*Exercise objective:* When you return the entries, keep every word and mark exactly as it is.

╭─ Given records

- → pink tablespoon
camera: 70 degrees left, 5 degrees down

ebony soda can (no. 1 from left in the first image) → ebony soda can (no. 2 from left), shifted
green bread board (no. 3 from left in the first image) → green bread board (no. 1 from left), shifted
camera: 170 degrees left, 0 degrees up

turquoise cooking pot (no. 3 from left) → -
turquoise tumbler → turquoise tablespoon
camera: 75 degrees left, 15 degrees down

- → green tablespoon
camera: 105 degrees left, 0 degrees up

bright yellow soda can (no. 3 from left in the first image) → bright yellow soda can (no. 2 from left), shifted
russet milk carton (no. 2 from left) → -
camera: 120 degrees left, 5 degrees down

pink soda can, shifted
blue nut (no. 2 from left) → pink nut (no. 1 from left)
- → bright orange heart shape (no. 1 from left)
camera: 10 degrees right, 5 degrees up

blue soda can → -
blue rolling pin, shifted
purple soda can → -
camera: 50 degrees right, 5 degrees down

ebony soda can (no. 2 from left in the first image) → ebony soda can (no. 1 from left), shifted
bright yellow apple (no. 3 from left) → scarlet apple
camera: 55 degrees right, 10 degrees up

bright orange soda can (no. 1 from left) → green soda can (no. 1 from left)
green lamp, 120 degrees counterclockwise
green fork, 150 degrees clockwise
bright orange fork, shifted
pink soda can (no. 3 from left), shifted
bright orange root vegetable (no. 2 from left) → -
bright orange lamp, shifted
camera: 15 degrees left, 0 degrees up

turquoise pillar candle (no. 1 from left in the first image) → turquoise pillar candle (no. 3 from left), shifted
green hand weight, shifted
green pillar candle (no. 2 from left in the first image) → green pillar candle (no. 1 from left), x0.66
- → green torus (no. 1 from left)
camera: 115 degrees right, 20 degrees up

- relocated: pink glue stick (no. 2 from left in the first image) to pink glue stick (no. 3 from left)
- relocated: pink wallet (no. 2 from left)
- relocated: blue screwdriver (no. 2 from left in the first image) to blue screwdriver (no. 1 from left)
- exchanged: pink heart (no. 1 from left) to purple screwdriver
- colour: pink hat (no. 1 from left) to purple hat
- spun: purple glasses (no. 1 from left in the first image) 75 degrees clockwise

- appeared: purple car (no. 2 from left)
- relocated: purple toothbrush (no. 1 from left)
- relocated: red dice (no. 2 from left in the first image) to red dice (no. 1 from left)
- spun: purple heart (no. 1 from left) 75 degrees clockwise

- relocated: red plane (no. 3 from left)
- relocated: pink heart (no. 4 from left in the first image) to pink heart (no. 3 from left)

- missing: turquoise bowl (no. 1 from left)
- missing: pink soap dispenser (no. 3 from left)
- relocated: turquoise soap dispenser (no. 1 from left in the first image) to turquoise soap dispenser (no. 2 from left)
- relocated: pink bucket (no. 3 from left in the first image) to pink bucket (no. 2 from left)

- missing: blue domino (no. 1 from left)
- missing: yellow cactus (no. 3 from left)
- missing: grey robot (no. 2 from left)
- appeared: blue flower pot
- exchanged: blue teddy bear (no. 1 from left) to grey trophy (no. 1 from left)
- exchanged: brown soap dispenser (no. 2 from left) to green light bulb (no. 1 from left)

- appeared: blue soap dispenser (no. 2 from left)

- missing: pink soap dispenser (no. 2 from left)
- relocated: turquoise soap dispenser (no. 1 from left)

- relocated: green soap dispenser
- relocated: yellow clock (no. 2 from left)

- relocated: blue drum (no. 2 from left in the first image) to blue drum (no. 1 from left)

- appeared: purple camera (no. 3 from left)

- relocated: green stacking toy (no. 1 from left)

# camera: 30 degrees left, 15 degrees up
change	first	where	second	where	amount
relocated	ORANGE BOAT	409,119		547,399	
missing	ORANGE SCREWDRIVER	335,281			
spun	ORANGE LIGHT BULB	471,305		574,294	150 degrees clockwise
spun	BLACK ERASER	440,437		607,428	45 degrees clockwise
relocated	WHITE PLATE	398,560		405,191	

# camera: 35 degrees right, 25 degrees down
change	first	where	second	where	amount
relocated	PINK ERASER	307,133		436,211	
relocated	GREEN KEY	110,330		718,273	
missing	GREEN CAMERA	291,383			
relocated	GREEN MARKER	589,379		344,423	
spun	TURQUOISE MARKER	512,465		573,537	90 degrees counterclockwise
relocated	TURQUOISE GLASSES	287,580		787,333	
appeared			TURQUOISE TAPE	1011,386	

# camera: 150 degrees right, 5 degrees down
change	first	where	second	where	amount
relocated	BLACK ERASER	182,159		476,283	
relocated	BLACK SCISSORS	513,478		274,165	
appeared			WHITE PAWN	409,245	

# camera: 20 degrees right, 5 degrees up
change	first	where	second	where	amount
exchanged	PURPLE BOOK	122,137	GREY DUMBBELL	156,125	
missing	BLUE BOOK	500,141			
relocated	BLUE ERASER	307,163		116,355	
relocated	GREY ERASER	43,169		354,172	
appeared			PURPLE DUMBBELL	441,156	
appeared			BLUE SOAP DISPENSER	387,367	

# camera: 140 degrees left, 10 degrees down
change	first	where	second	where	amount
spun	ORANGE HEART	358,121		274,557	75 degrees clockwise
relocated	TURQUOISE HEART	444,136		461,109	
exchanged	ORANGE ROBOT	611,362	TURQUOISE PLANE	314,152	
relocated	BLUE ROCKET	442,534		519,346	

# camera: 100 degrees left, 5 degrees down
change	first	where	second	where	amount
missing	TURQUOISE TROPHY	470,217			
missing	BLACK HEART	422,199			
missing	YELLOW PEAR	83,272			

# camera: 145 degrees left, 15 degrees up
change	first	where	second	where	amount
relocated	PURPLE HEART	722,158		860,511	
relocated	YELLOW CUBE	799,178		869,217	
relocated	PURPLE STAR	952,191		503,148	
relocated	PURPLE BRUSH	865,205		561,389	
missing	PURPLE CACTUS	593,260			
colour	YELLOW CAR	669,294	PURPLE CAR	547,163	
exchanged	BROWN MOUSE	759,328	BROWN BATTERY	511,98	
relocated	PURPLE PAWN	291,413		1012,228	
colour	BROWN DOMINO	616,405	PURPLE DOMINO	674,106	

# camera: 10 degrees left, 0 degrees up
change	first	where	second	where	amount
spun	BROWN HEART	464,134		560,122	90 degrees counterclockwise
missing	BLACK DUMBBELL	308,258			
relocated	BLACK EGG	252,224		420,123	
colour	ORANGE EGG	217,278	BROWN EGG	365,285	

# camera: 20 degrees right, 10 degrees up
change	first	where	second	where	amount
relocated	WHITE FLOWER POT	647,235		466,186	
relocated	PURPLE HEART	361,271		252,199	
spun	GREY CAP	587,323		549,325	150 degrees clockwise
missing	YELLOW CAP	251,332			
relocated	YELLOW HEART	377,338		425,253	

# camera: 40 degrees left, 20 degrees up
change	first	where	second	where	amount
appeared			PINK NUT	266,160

╰─

*Solution:*
- → pink tablespoon
camera: 70 degrees left, 5 degrees down

ebony soda can (no. 1 from left in the first image) → ebony soda can (no. 2 from left), shifted
green bread board (no. 3 from left in the first image) → green bread board (no. 1 from left), shifted
camera: 170 degrees left, 0 degrees up

turquoise cooking pot (no. 3 from left) → -
turquoise tumbler → turquoise tablespoon
camera: 75 degrees left, 15 degrees down

- → green tablespoon
camera: 105 degrees left, 0 degrees up

bright yellow soda can (no. 3 from left in the first image) → bright yellow soda can (no. 2 from left), shifted
russet milk carton (no. 2 from left) → -
camera: 120 degrees left, 5 degrees down

pink soda can, shifted
blue nut (no. 2 from left) → pink nut (no. 1 from left)
- → bright orange heart shape (no. 1 from left)
camera: 10 degrees right, 5 degrees up

blue soda can → -
blue rolling pin, shifted
purple soda can → -
camera: 50 degrees right, 5 degrees down

ebony soda can (no. 2 from left in the first image) → ebony soda can (no. 1 from left), shifted
bright yellow apple (no. 3 from left) → scarlet apple
camera: 55 degrees right, 10 degrees up

bright orange soda can (no. 1 from left) → green soda can (no. 1 from left)
green lamp, 120 degrees counterclockwise
green fork, 150 degrees clockwise
bright orange fork, shifted
pink soda can (no. 3 from left), shifted
bright orange root vegetable (no. 2 from left) → -
bright orange lamp, shifted
camera: 15 degrees left, 0 degrees up

turquoise pillar candle (no. 1 from left in the first image) → turquoise pillar candle (no. 3 from left), shifted
green hand weight, shifted
green pillar candle (no. 2 from left in the first image) → green pillar candle (no. 1 from left), x0.66
- → green torus (no. 1 from left)
camera: 115 degrees right, 20 degrees up

- relocated: pink glue stick (no. 2 from left in the first image) to pink glue stick (no. 3 from left)
- relocated: pink wallet (no. 2 from left)
- relocated: blue screwdriver (no. 2 from left in the first image) to blue screwdriver (no. 1 from left)
- exchanged: pink heart (no. 1 from left) to purple screwdriver
- colour: pink hat (no. 1 from left) to purple hat
- spun: purple glasses (no. 1 from left in the first image) 75 degrees clockwise

- appeared: purple car (no. 2 from left)
- relocated: purple toothbrush (no. 1 from left)
- relocated: red dice (no. 2 from left in the first image) to red dice (no. 1 from left)
- spun: purple heart (no. 1 from left) 75 degrees clockwise

- relocated: red plane (no. 3 from left)
- relocated: pink heart (no. 4 from left in the first image) to pink heart (no. 3 from left)

- missing: turquoise bowl (no. 1 from left)
- missing: pink soap dispenser (no. 3 from left)
- relocated: turquoise soap dispenser (no. 1 from left in the first image) to turquoise soap dispenser (no. 2 from left)
- relocated: pink bucket (no. 3 from left in the first image) to pink bucket (no. 2 from left)

- missing: blue domino (no. 1 from left)
- missing: yellow cactus (no. 3 from left)
- missing: grey robot (no. 2 from left)
- appeared: blue flower pot
- exchanged: blue teddy bear (no. 1 from left) to grey trophy (no. 1 from left)
- exchanged: brown soap dispenser (no. 2 from left) to green light bulb (no. 1 from left)

- appeared: blue soap dispenser (no. 2 from left)

- missing: pink soap dispenser (no. 2 from left)
- relocated: turquoise soap dispenser (no. 1 from left)

- relocated: green soap dispenser
- relocated: yellow clock (no. 2 from left)

- relocated: blue drum (no. 2 from left in the first image) to blue drum (no. 1 from left)

- appeared: purple camera (no. 3 from left)

- relocated: green stacking toy (no. 1 from left)

# camera: 30 degrees left, 15 degrees up
change	first	where	second	where	amount
relocated	ORANGE BOAT	409,119		547,399	
missing	ORANGE SCREWDRIVER	335,281			
spun	ORANGE LIGHT BULB	471,305		574,294	150 degrees clockwise
spun	BLACK ERASER	440,437		607,428	45 degrees clockwise
relocated	WHITE PLATE	398,560		405,191	

# camera: 35 degrees right, 25 degrees down
change	first	where	second	where	amount
relocated	PINK ERASER	307,133		436,211	
relocated	GREEN KEY	110,330		718,273	
missing	GREEN CAMERA	291,383			
relocated	GREEN MARKER	589,379		344,423	
spun	TURQUOISE MARKER	512,465		573,537	90 degrees counterclockwise
relocated	TURQUOISE GLASSES	287,580		787,333	
appeared			TURQUOISE TAPE	1011,386	

# camera: 150 degrees right, 5 degrees down
change	first	where	second	where	amount
relocated	BLACK ERASER	182,159		476,283	
relocated	BLACK SCISSORS	513,478		274,165	
appeared			WHITE PAWN	409,245	

# camera: 20 degrees right, 5 degrees up
change	first	where	second	where	amount
exchanged	PURPLE BOOK	122,137	GREY DUMBBELL	156,125	
missing	BLUE BOOK	500,141			
relocated	BLUE ERASER	307,163		116,355	
relocated	GREY ERASER	43,169		354,172	
appeared			PURPLE DUMBBELL	441,156	
appeared			BLUE SOAP DISPENSER	387,367	

# camera: 140 degrees left, 10 degrees down
change	first	where	second	where	amount
spun	ORANGE HEART	358,121		274,557	75 degrees clockwise
relocated	TURQUOISE HEART	444,136		461,109	
exchanged	ORANGE ROBOT	611,362	TURQUOISE PLANE	314,152	
relocated	BLUE ROCKET	442,534		519,346	

# camera: 100 degrees left, 5 degrees down
change	first	where	second	where	amount
missing	TURQUOISE TROPHY	470,217			
missing	BLACK HEART	422,199			
missing	YELLOW PEAR	83,272			

# camera: 145 degrees left, 15 degrees up
change	first	where	second	where	amount
relocated	PURPLE HEART	722,158		860,511	
relocated	YELLOW CUBE	799,178		869,217	
relocated	PURPLE STAR	952,191		503,148	
relocated	PURPLE BRUSH	865,205		561,389	
missing	PURPLE CACTUS	593,260			
colour	YELLOW CAR	669,294	PURPLE CAR	547,163	
exchanged	BROWN MOUSE	759,328	BROWN BATTERY	511,98	
relocated	PURPLE PAWN	291,413		1012,228	
colour	BROWN DOMINO	616,405	PURPLE DOMINO	674,106	

# camera: 10 degrees left, 0 degrees up
change	first	where	second	where	amount
spun	BROWN HEART	464,134		560,122	90 degrees counterclockwise
missing	BLACK DUMBBELL	308,258			
relocated	BLACK EGG	252,224		420,123	
colour	ORANGE EGG	217,278	BROWN EGG	365,285	

# camera: 20 degrees right, 10 degrees up
change	first	where	second	where	amount
relocated	WHITE FLOWER POT	647,235		466,186	
relocated	PURPLE HEART	361,271		252,199	
spun	GREY CAP	587,323		549,325	150 degrees clockwise
missing	YELLOW CAP	251,332			
relocated	YELLOW HEART	377,338		425,253	

# camera: 40 degrees left, 20 degrees up
change	first	where	second	where	amount
appeared			PINK NUT	266,160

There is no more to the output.